THE PROBLEM:
Your copy should begin at the line containing "camera: 115 degrees left, 0 degrees up" and end at the last line of the records below, matching each line exactly and leaving out pictures.

Object change listings:
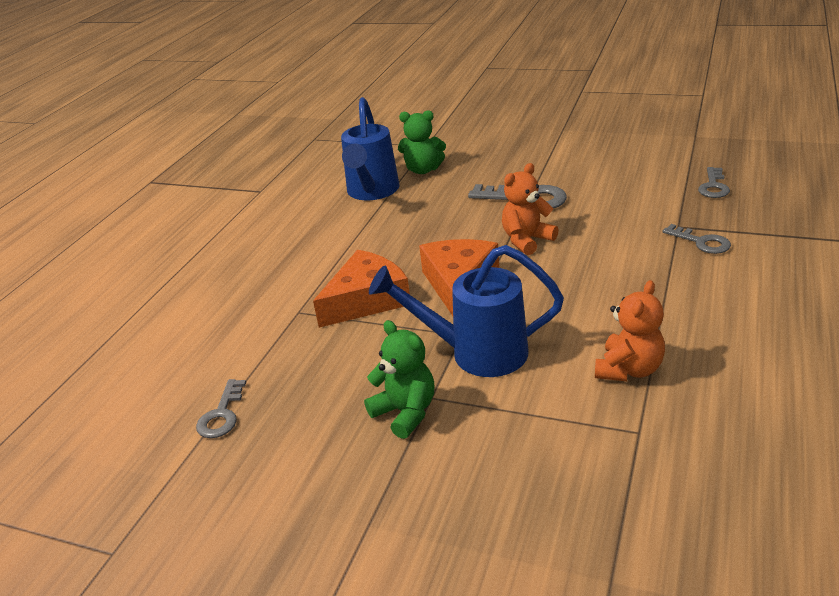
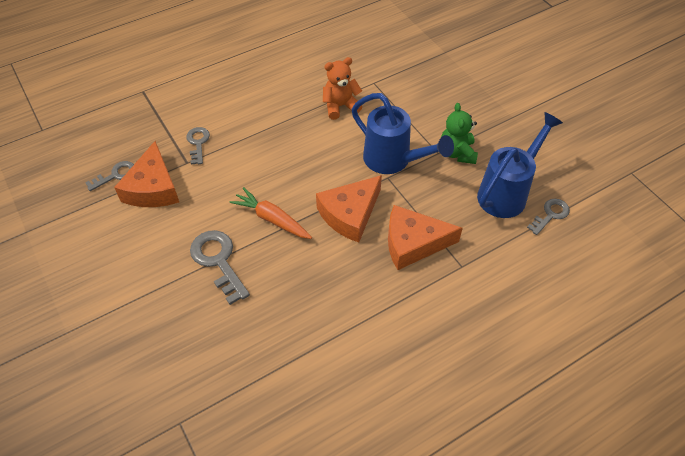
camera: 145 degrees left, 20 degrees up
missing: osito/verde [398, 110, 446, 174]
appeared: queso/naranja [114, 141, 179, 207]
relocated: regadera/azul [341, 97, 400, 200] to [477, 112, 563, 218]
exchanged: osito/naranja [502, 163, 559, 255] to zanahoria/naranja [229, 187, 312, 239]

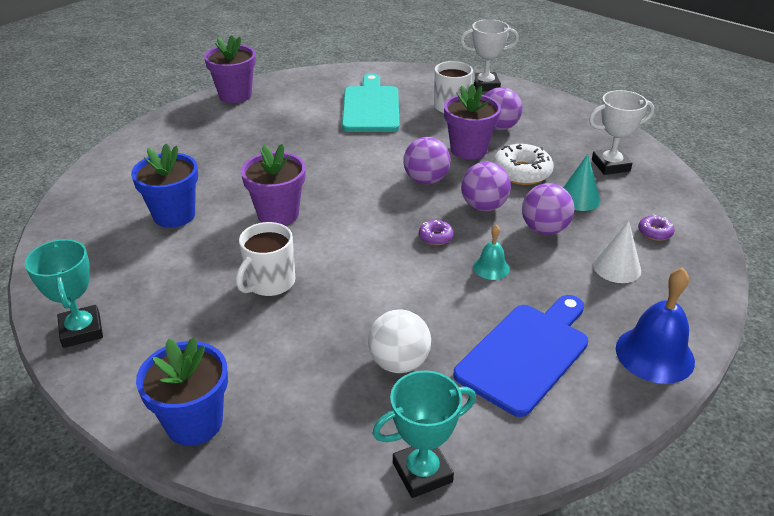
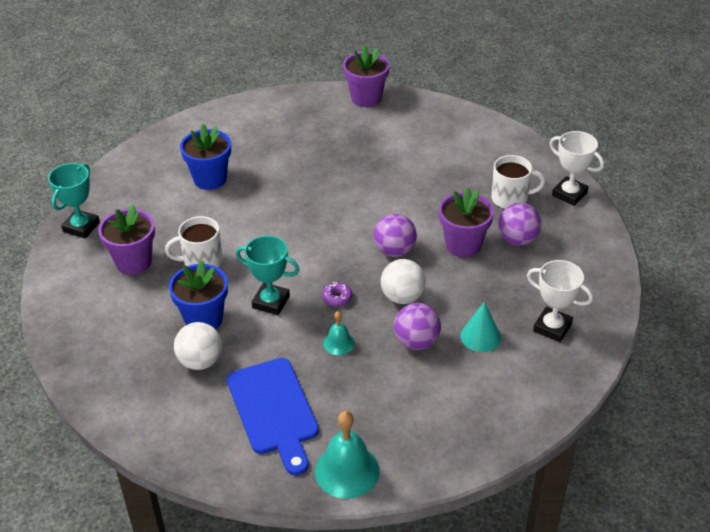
camera: 45 degrees right, 5 degrees up
missing: tabla de cortar/turquesa [342, 74, 400, 132]; rosquilla/blanco [493, 144, 553, 185]; cono/blanco [593, 221, 641, 283]; rosquilla/morado [638, 214, 675, 241]
relocated: maceta/morado [241, 144, 306, 226] to [98, 205, 155, 275]; maceta/azul [136, 337, 228, 446] to [169, 260, 228, 329]; trofeo/turquesa [372, 370, 476, 498] to [236, 236, 299, 315]
colour: campana/azul [616, 268, 695, 384] to campana/turquesa [315, 411, 380, 499]; pelota/morado [461, 162, 511, 211] to pelota/blanco [381, 259, 426, 304]
spun: tabla de cortar/azul [453, 295, 588, 417] = [227, 358, 319, 476] 75 degrees clockwise

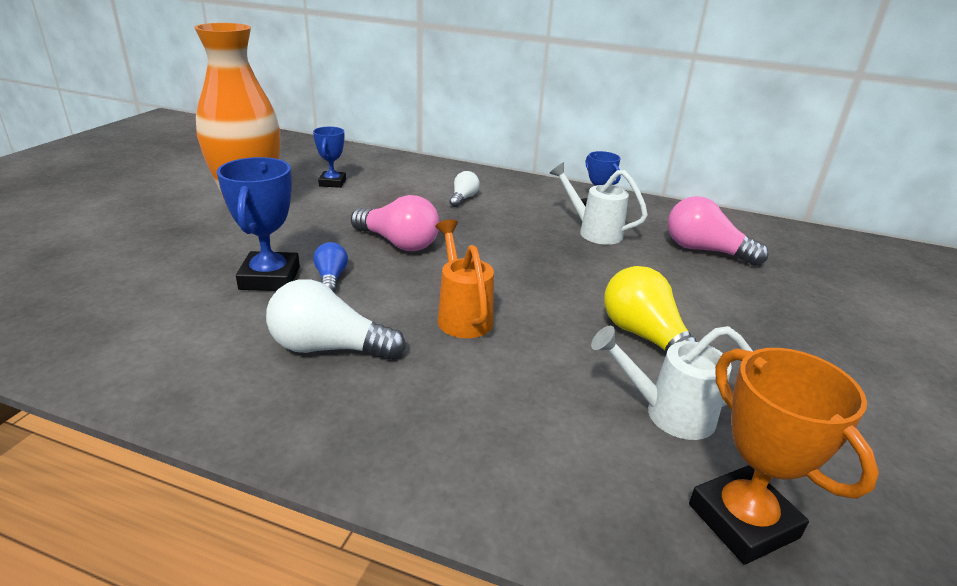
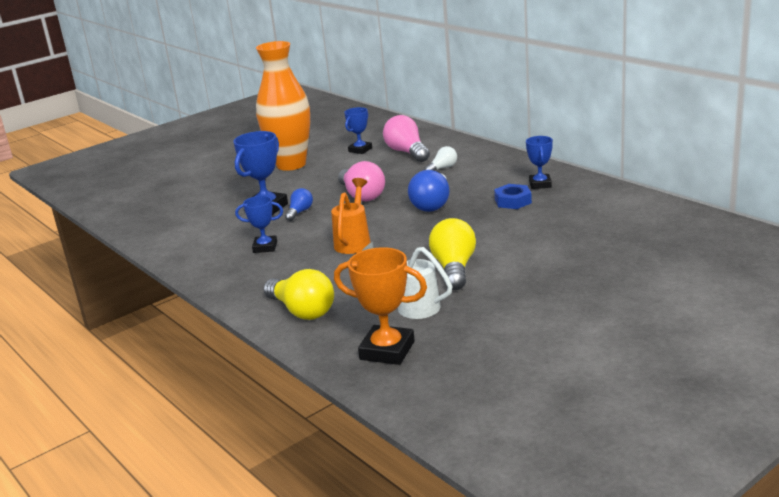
camera: 35 degrees right, 5 degrees down
appeared: bombilla/amarillo [263, 269, 334, 320]; bombilla/azul [408, 170, 450, 212]
relocated: bombilla/rosa [668, 196, 768, 266] to [383, 115, 430, 162]
exchanged: bombilla/blanco [266, 279, 406, 360] to trofeo/azul [235, 196, 283, 253]; regadera/blanco [549, 162, 648, 245] to tuerca/azul [494, 184, 532, 209]
spun: trofeo/naranja [689, 348, 879, 565] = [334, 247, 427, 365] 75 degrees counterclockwise

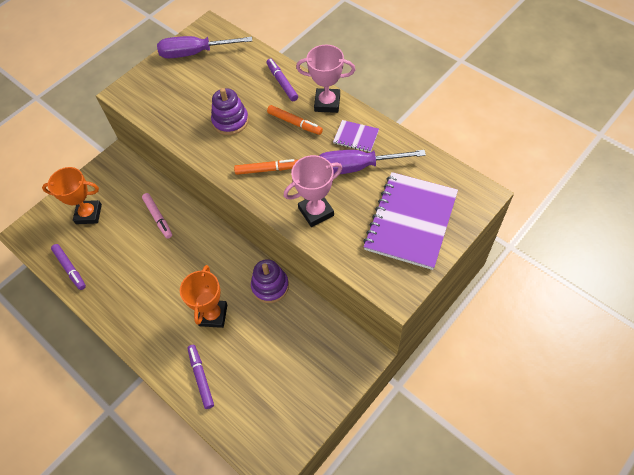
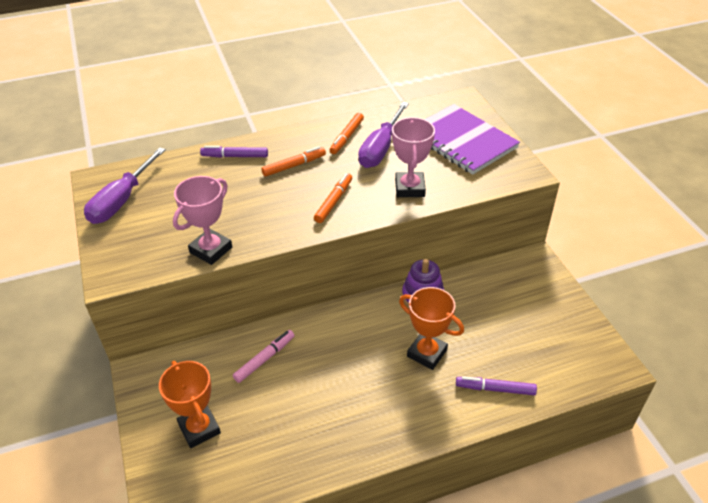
camera: 65 degrees left, 15 degrees down
missing: rotulador/morado [51, 244, 86, 290]; juguete apilable/morado [211, 88, 249, 135]
relocated: trofeo/rosa [296, 45, 355, 113] to [173, 176, 232, 265]
exchanged: cuaderno/morado [333, 120, 379, 152] to rotulador/naranja [330, 113, 364, 154]
spun: trofeo/naranja [42, 167, 102, 224] = [159, 361, 221, 448] 60 degrees counterclockwise; rotulador/rosa [142, 193, 172, 239] = [233, 330, 295, 383] 45 degrees counterclockwise

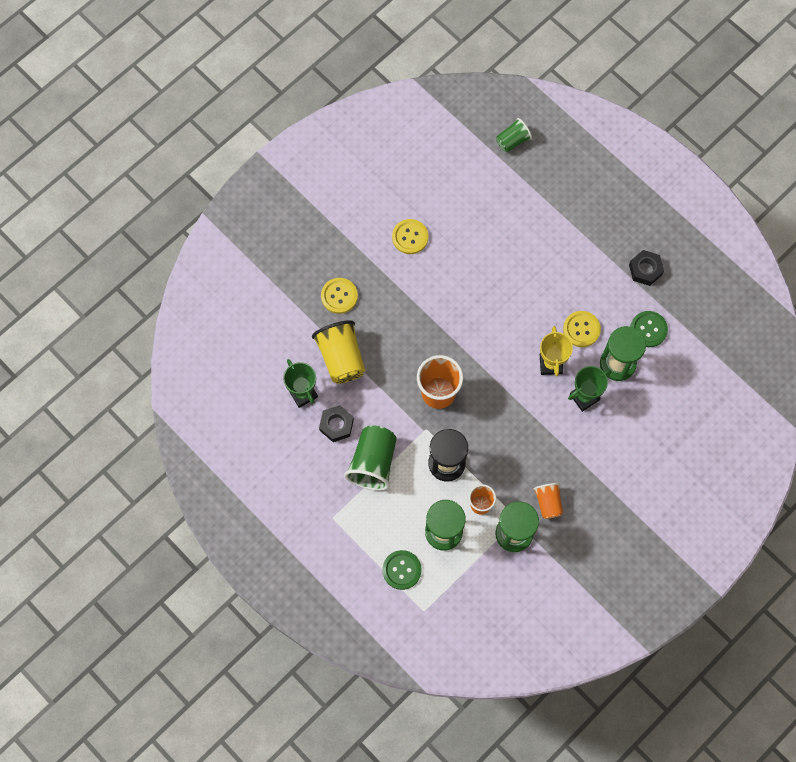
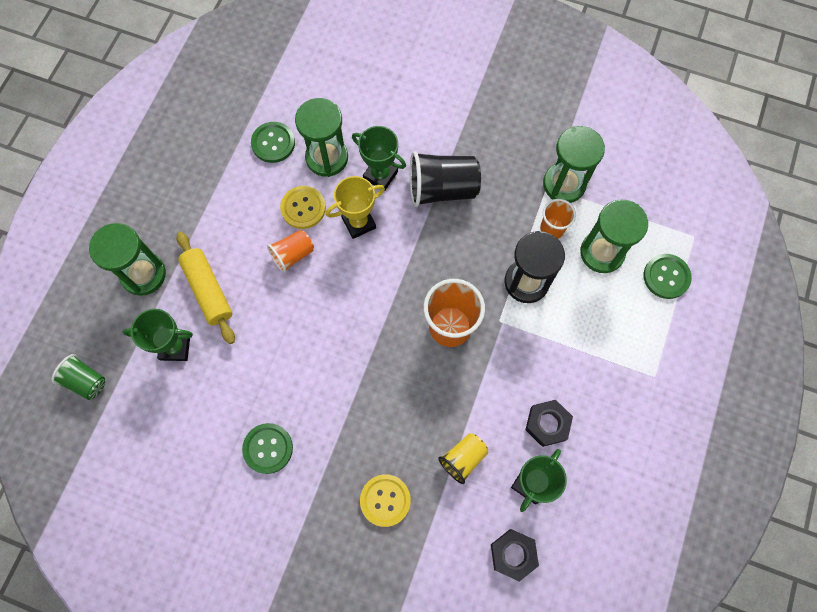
camera: 115 degrees left, 0 degrees up
missing: vaso/verde [344, 425, 397, 491]
appeared: reloj de arena/verde [89, 223, 166, 296]; trofeo/verde [123, 309, 193, 361]; rodillo/amarillo [176, 232, 235, 344]; vaso/negro [410, 151, 481, 207]
relocated: vaso/naranja [533, 483, 563, 519] to [267, 230, 314, 273]; tuerca/negro [629, 250, 664, 286] to [491, 529, 539, 582]
colour: botón/amarillo [392, 219, 428, 254] to botón/verde [242, 423, 293, 474]
size: vaso/amarillo [312, 320, 365, 384] = [438, 433, 488, 484] x0.59

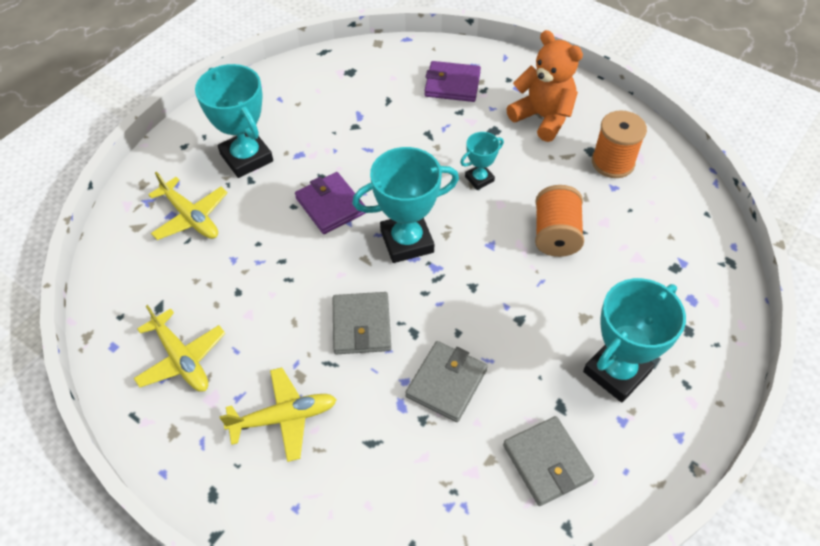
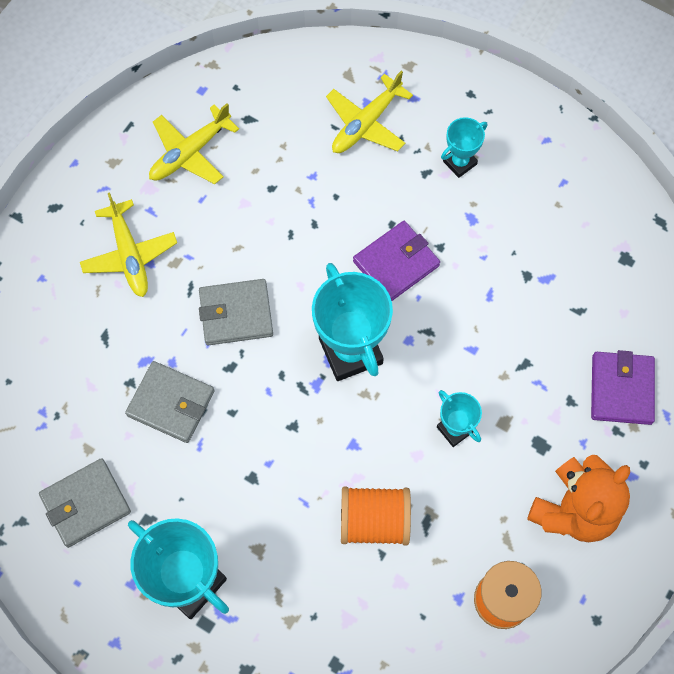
camera: 85 degrees right, 15 degrees up
size: trofeo/turquesa [195, 64, 273, 178] = [441, 117, 487, 178] x0.52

RESULT OF THE TASK:
camera: 115 degrees left, 0 degrees up
missing: vaso/verde [344, 425, 397, 491]
appeared: reloj de arena/verde [89, 223, 166, 296]; trofeo/verde [123, 309, 193, 361]; rodillo/amarillo [176, 232, 235, 344]; vaso/negro [410, 151, 481, 207]
relocated: vaso/naranja [533, 483, 563, 519] to [267, 230, 314, 273]; tuerca/negro [629, 250, 664, 286] to [491, 529, 539, 582]
colour: botón/amarillo [392, 219, 428, 254] to botón/verde [242, 423, 293, 474]
size: vaso/amarillo [312, 320, 365, 384] = [438, 433, 488, 484] x0.59

camera: 85 degrees right, 15 degrees up
size: trofeo/turquesa [195, 64, 273, 178] = [441, 117, 487, 178] x0.52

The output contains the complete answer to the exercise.